TASK DESCRIPTION
Transcribe nothing but the lines from the one with "white box [655,132,711,178]" to the end of the entries, both included, keeping each exact and leaving every picture out.

DATASET EXTRACT

---+---

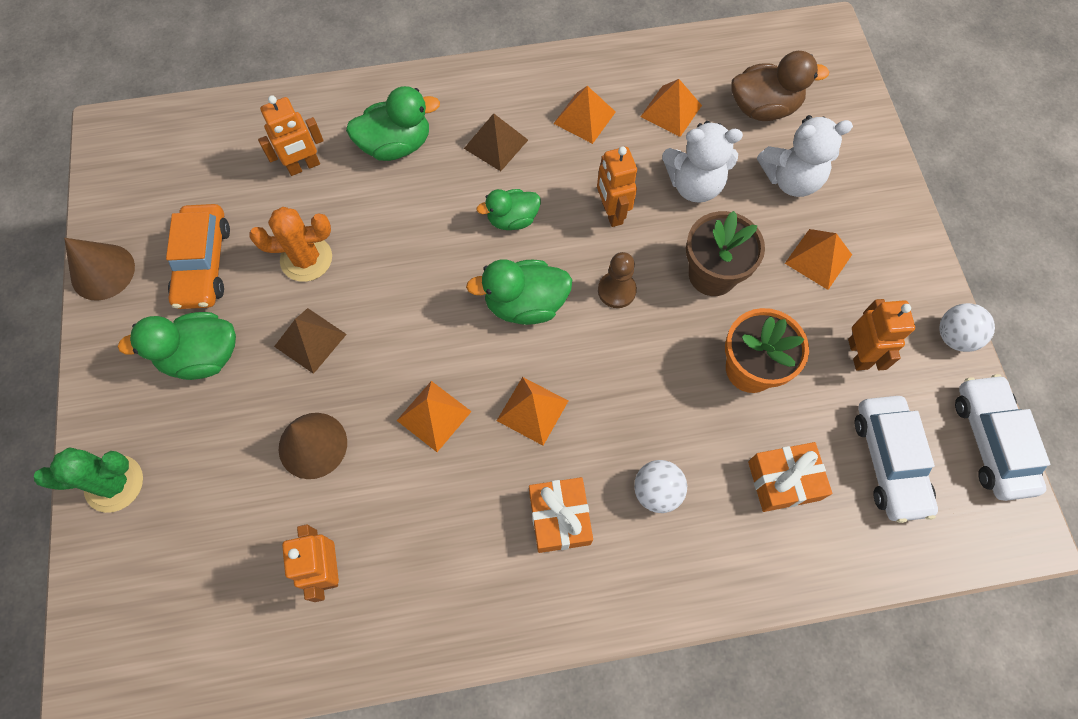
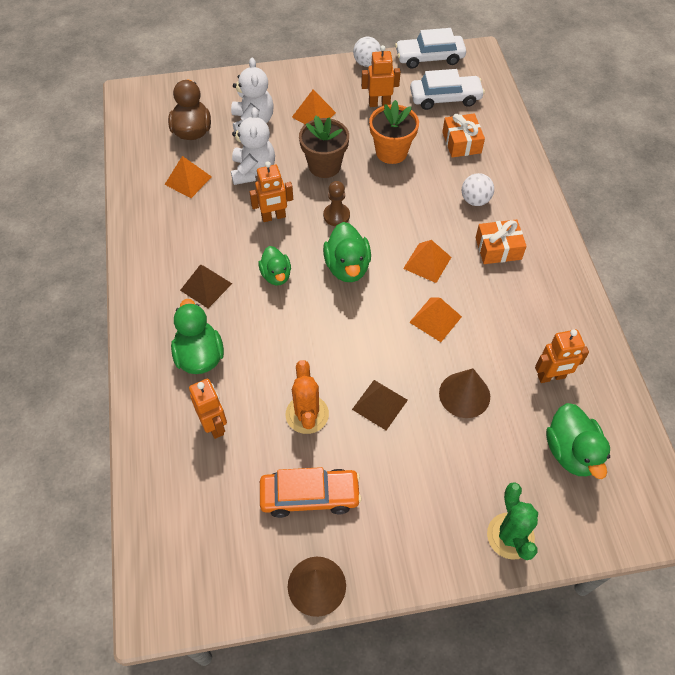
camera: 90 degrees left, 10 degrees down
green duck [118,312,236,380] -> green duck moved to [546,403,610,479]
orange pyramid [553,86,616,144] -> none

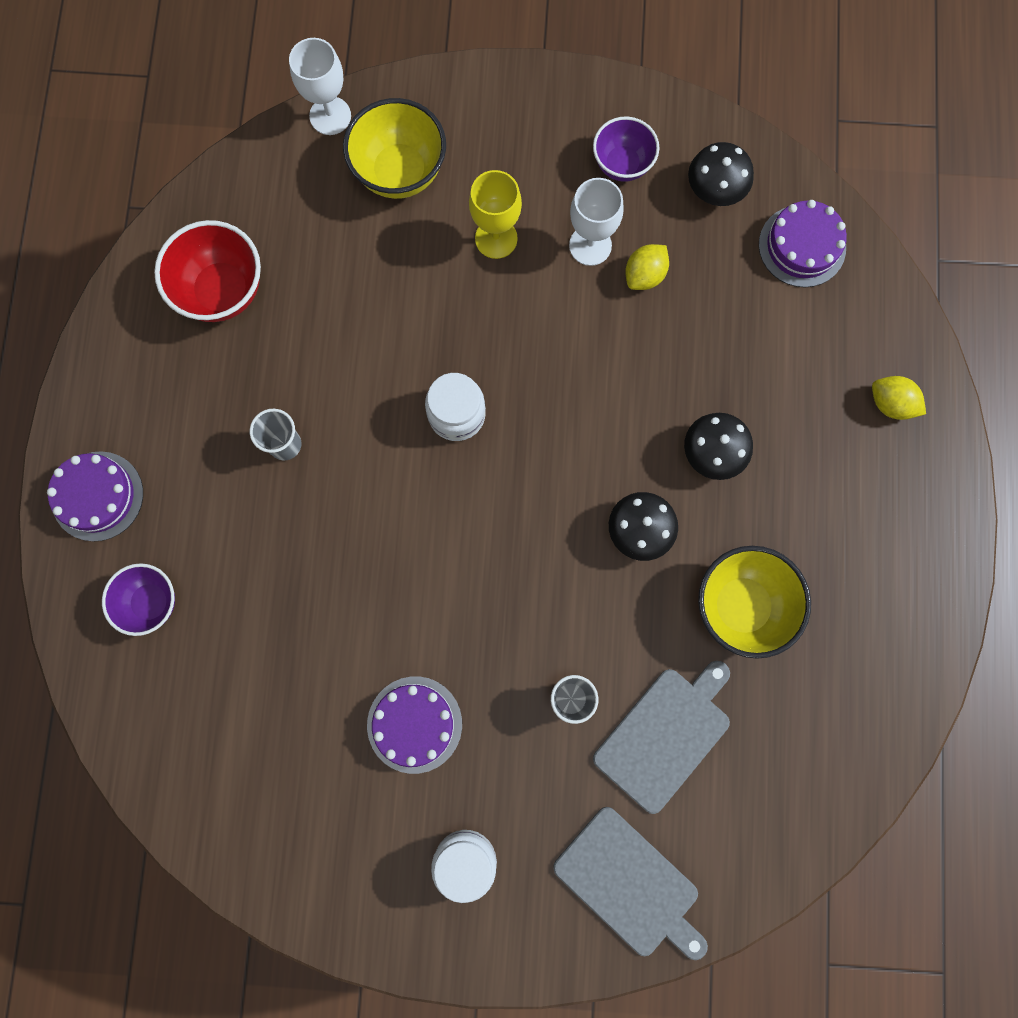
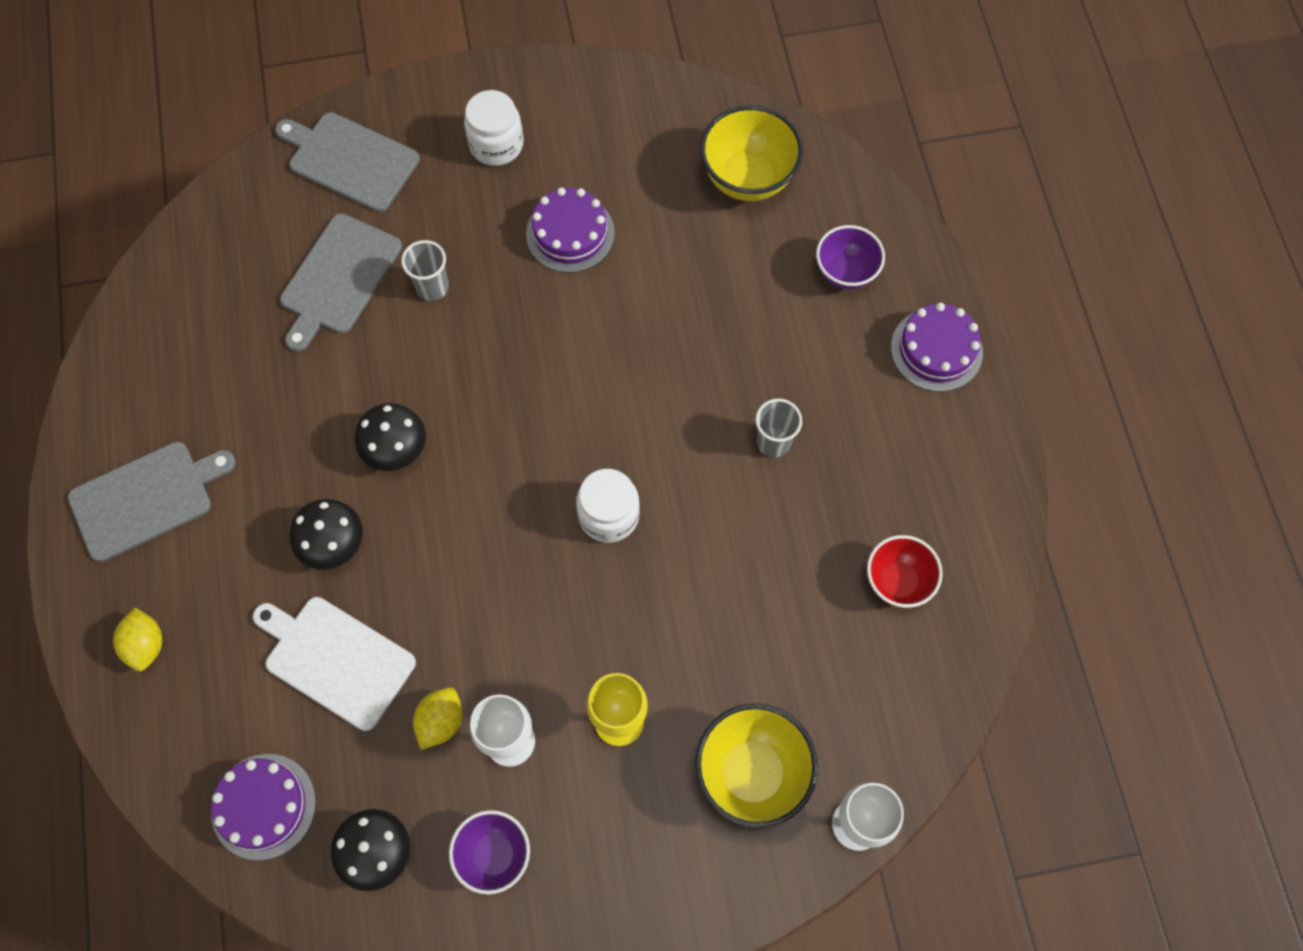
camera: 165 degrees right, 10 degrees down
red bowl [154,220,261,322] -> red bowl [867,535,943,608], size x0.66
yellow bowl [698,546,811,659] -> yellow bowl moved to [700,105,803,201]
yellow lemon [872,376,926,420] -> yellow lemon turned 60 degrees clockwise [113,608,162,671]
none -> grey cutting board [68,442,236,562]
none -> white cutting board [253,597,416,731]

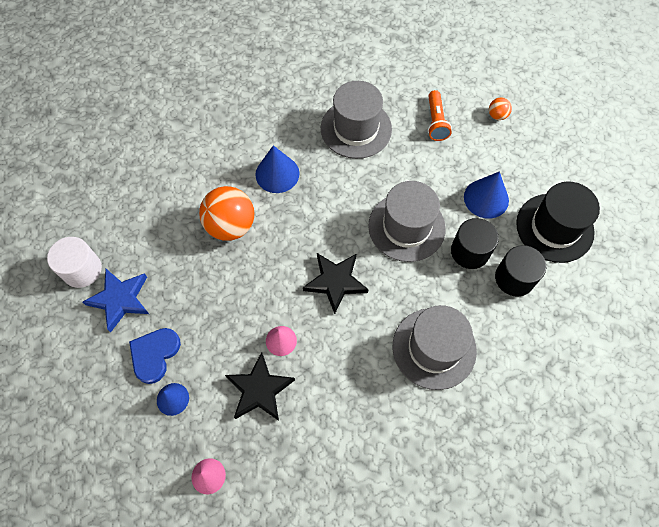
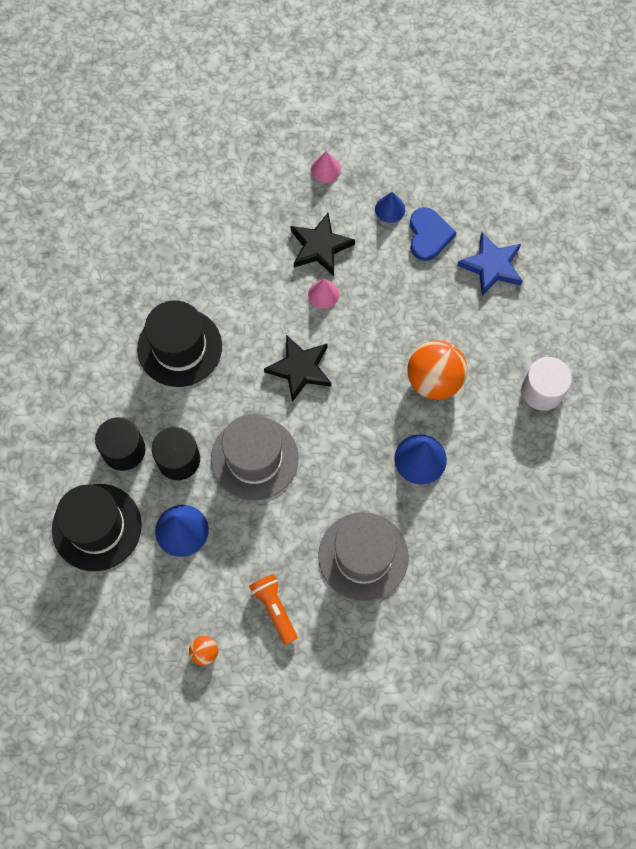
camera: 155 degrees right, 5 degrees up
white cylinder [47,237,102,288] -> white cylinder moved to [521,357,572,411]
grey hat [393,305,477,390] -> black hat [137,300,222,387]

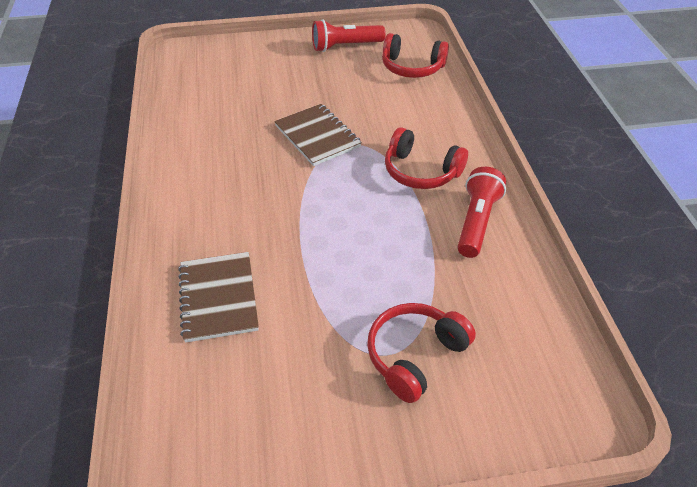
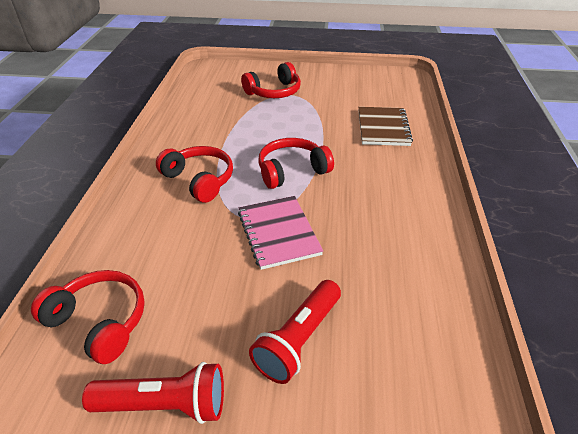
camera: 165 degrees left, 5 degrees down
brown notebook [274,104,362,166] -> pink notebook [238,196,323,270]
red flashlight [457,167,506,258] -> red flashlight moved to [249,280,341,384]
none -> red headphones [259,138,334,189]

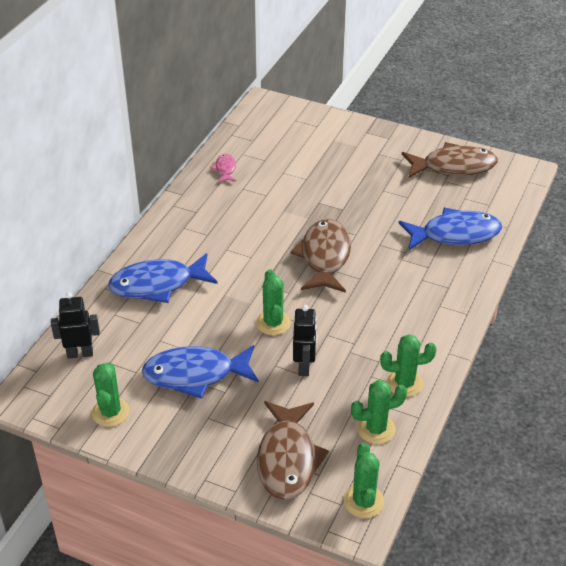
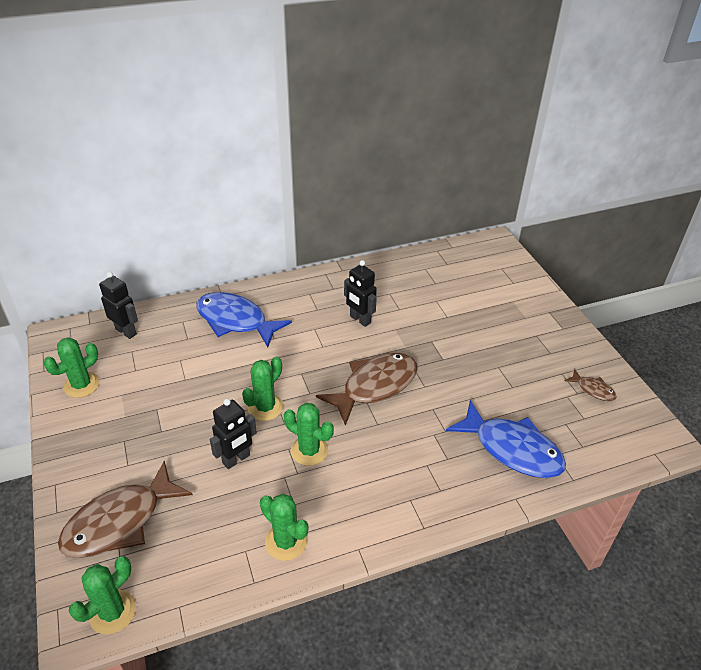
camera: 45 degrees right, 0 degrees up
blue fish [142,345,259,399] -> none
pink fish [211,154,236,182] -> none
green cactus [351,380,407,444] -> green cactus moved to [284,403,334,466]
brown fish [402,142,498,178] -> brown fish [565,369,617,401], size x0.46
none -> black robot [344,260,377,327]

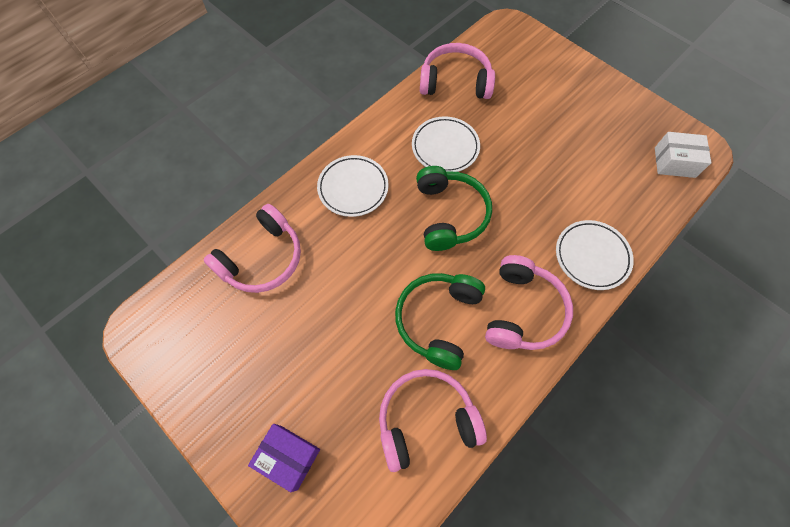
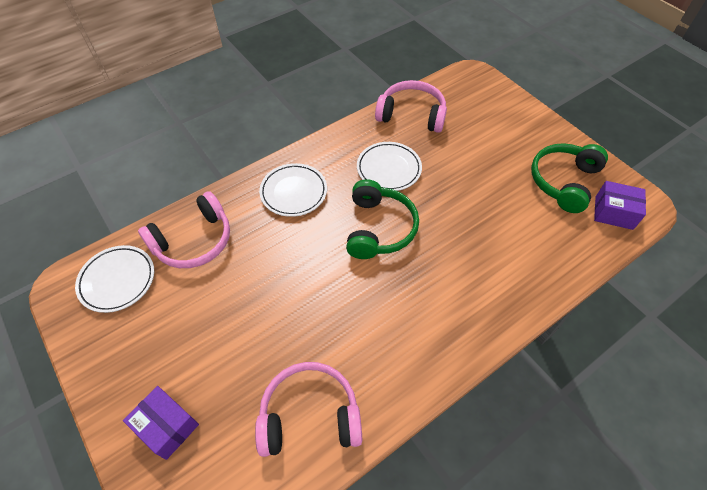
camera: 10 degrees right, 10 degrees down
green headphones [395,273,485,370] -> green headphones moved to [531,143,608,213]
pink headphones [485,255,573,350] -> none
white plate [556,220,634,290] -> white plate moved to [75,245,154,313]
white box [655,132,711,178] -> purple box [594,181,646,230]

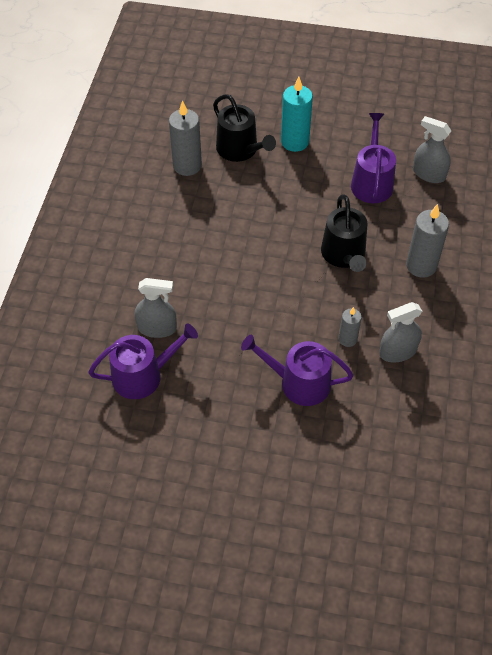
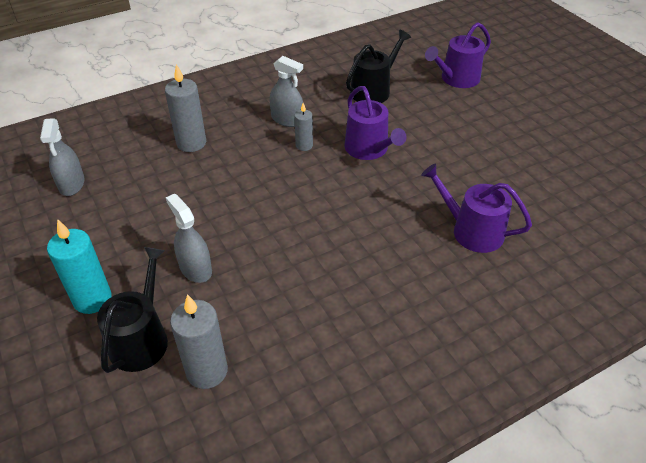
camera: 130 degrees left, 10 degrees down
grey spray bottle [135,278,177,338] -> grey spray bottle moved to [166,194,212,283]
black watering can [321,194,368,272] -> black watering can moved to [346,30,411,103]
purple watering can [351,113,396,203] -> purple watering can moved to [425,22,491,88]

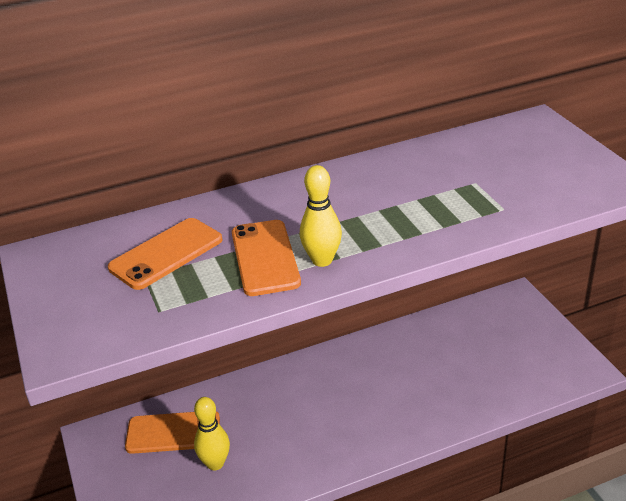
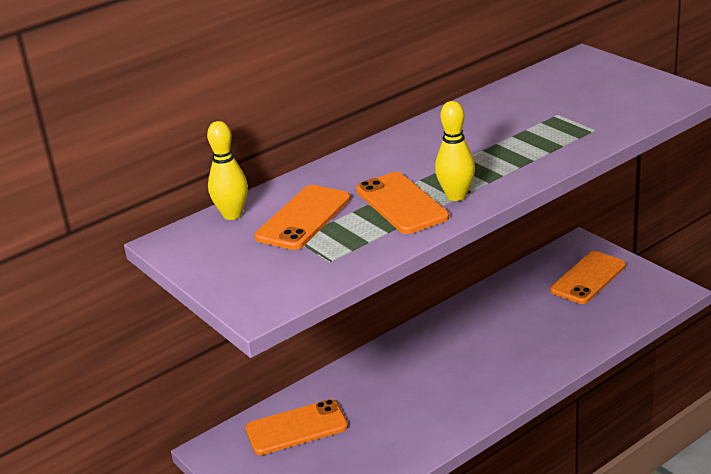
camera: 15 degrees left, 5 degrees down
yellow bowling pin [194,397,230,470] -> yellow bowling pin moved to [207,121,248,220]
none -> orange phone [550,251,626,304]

---+---

ANSWER FOR THE TASK
white box [655,132,711,178] -> purple box [594,181,646,230]

camera: 130 degrees left, 10 degrees down
grey spray bottle [135,278,177,338] -> grey spray bottle moved to [166,194,212,283]
black watering can [321,194,368,272] -> black watering can moved to [346,30,411,103]
purple watering can [351,113,396,203] -> purple watering can moved to [425,22,491,88]

camera: 15 degrees left, 5 degrees down
yellow bowling pin [194,397,230,470] -> yellow bowling pin moved to [207,121,248,220]
none -> orange phone [550,251,626,304]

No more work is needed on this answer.